Extract every line from the items below that contains the string "acciaccatura".

**Data rows**
▼

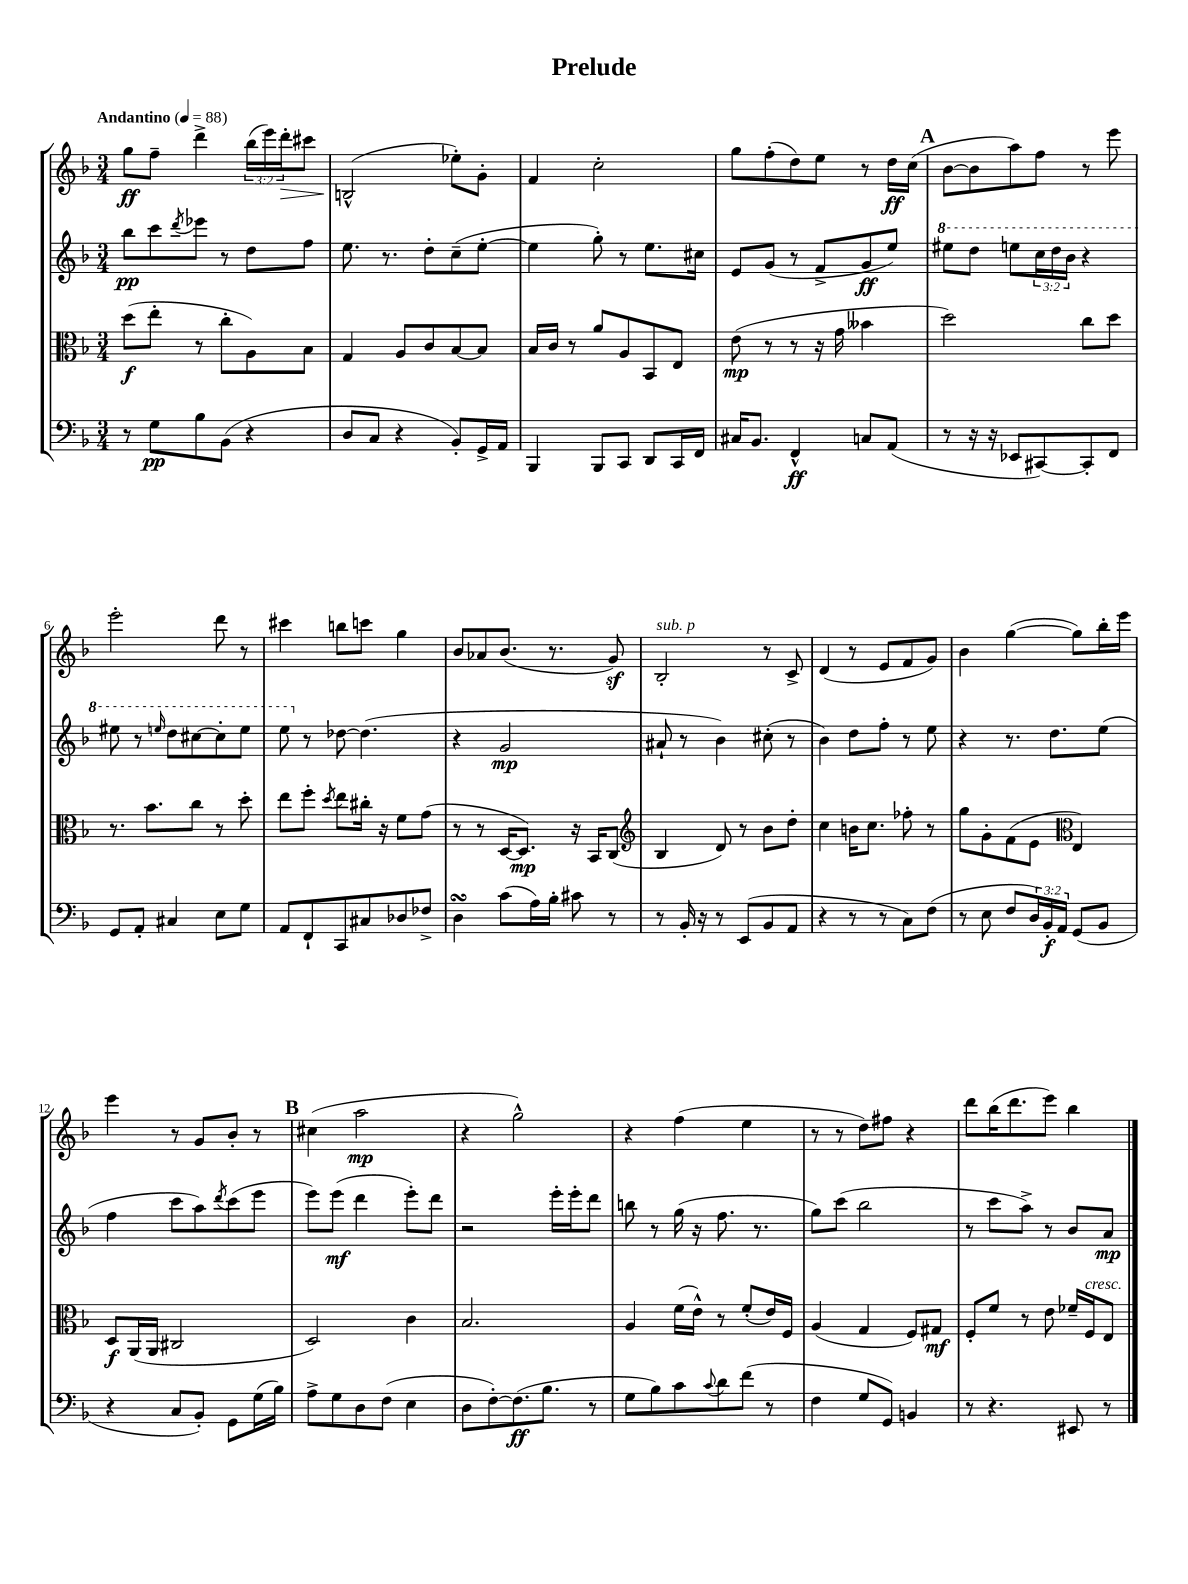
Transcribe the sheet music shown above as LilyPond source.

\header { title = "Prelude" }
<<
\new StaffGroup <<
\new Staff = "s0" {
    \clef treble \key f \major \numericTimeSignature \time 3/4 \override Staff.TupletNumber.text = #tuplet-number::calc-fraction-text \tempo "Andantino" 4 = 88
    g''8\ff f''8-- d'''4-> \tuplet 3/2 { bes''16( e'''16) d'''16-.\> } cis'''8 |
    b2-^\!( ees''8-.) g'8-. |
    f'4 c''2-. |
    g''8 f''8-.( d''8) e''8 r8 d''16\ff c''16( |
    \mark \markup { \bold "A" } bes'8~ bes'8 a''8) f''8 r8 e'''8 |
    e'''2-. d'''8 r8 |
    cis'''4 b''8 c'''8 g''4 |
    bes'8 aes'8 bes'8.( r8. g'8\sf) |
    bes2-.^\markup { \italic "sub. p" } r8 c'8-> |
    d'4( r8 e'8 f'8 g'8) |
    bes'4 g''4~( g''8) bes''16-. e'''16 |
    e'''4 r8 g'8 bes'8-. r8 |
    \mark \markup { \bold "B" } cis''4( a''2\mp |
    r4 g''2-^) |
    r4 f''4( e''4 |
    r8 r8 d''8) fis''8 r4 |
    d'''8 bes''16( d'''8. e'''8) bes''4 \bar "|." |
}
\new Staff = "s1" {
    \clef treble \key f \major \numericTimeSignature \time 3/4 \override Staff.TupletNumber.text = #tuplet-number::calc-fraction-text
    bes''8\pp c'''8 \acciaccatura { d'''8 } ees'''8 r8 d''8 f''8 |
    e''8. r8. d''8-. c''8--( e''8~-. |
    e''4 g''8-.) r8 e''8. cis''16 |
    e'8 g'8( r8 f'8-> g'8\ff e''8) |
    \mark \markup { \bold "A" } \ottava #1 eis'''8 d'''8 e'''8 \tuplet 3/2 { c'''16 d'''16 bes''16 } r4 |
    eis'''8 r8 \grace { e'''16 } d'''8 cis'''8~ cis'''8-. e'''8 |
    e'''8 \ottava #0 r8 des''8~ des''4.( |
    r4 g'2\mp |
    ais'8-! r8 bes'4) cis''8-.( r8 |
    bes'4) d''8 f''8-. r8 e''8 |
    r4 r8. d''8. e''8( |
    f''4 c'''8 a''8) \acciaccatura { d'''8 } c'''8( e'''8 |
    \mark \markup { \bold "B" } e'''8) e'''8\mf( d'''4 e'''8-.) d'''8 |
    r2 e'''16-. e'''16-. d'''8 |
    b''8 r8 g''16( r16 f''8. r8. |
    g''8) c'''8( bes''2 |
    r8 c'''8 a''8->) r8 bes'8 a'8\mp \bar "|." |
}
\new Staff = "s2" {
    \clef alto \key f \major \numericTimeSignature \time 3/4
    d''8\f( e''8-. r8 c''8-. a8) bes8 |
    g4 a8 c'8 bes8~ bes8 |
    bes16 c'16 r8 a'8 a8 bes,8 e8 |
    e'8\mp( r8 r8 r16 g'16 beses'4 |
    \mark \markup { \bold "A" } d''2) c''8 d''8 |
    r8. bes'8. c''8 r8 d''8-. |
    e''8 f''8-. \acciaccatura { d''8 } e''8 cis''16-. r16 f'8 g'8( |
    r8 r8 d16~ d8.\mp) r16 bes,16 c8( |
    \clef treble bes4 d'8) r8 bes'8 d''8-. |
    c''4 b'16 c''8. fes''8-. r8 |
    g''8 g'8-. f'8( e'8 \clef alto e4) |
    d8\f a,16( a,16 cis2 |
    \mark \markup { \bold "B" } d2) c'4 |
    bes2. |
    a4 f'16( e'16-^) r8 f'8-.( e'16) f16 |
    a4( g4 f8) gis8\mf |
    f8-. f'8 r8 e'8 fes'16-- f16^\markup { \italic "cresc." } e8 \bar "|." |
}
\new Staff = "s3" {
    \clef bass \key f \major \numericTimeSignature \time 3/4 \override Staff.TupletNumber.text = #tuplet-number::calc-fraction-text
    r8 g8\pp bes8 bes,8( r4 |
    d8 c8 r4 bes,8-.) g,16-> a,16 |
    bes,,4 bes,,8 c,8 d,8 c,16 f,16 |
    cis16 bes,8. f,4-^\ff c8 a,8( |
    \mark \markup { \bold "A" } r8 r16 r16 ees,8 cis,8~) cis,8-. f,8 |
    g,8 a,8-. cis4 e8 g8 |
    a,8 f,8-! c,8 cis8 des8 fes8-> |
    d4\turn c'8( a16) bes16-. cis'8 r8 |
    r8 bes,16-. r16 r8 e,8( bes,8 a,8 |
    r4 r8 r8 c8) f8( |
    r8 e8 f8 \tuplet 3/2 { d16) bes,16-.\f a,16 } g,8( bes,8 |
    r4 c8 bes,8-.) g,8 g16( bes16) |
    \mark \markup { \bold "B" } a8-> g8 d8 f8( e4 |
    d8 f8~-.) f8.\ff( bes8. r8 |
    g8 bes8) c'8 \appoggiatura { c'8 } d'8 f'8( r8 |
    f4 g8 g,8) b,4 |
    r8 r4. eis,8 r8 \bar "|." |
}
>>
>>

▲

**Solved exercise**
    bes''8\pp c'''8 \acciaccatura { d'''8 } ees'''8 r8 d''8 f''8 |
    f''4 c'''8 a''8) \acciaccatura { d'''8 } c'''8( e'''8 |
    e''8 f''8-. \acciaccatura { d''8 } e''8 cis''16-. r16 f'8 g'8( |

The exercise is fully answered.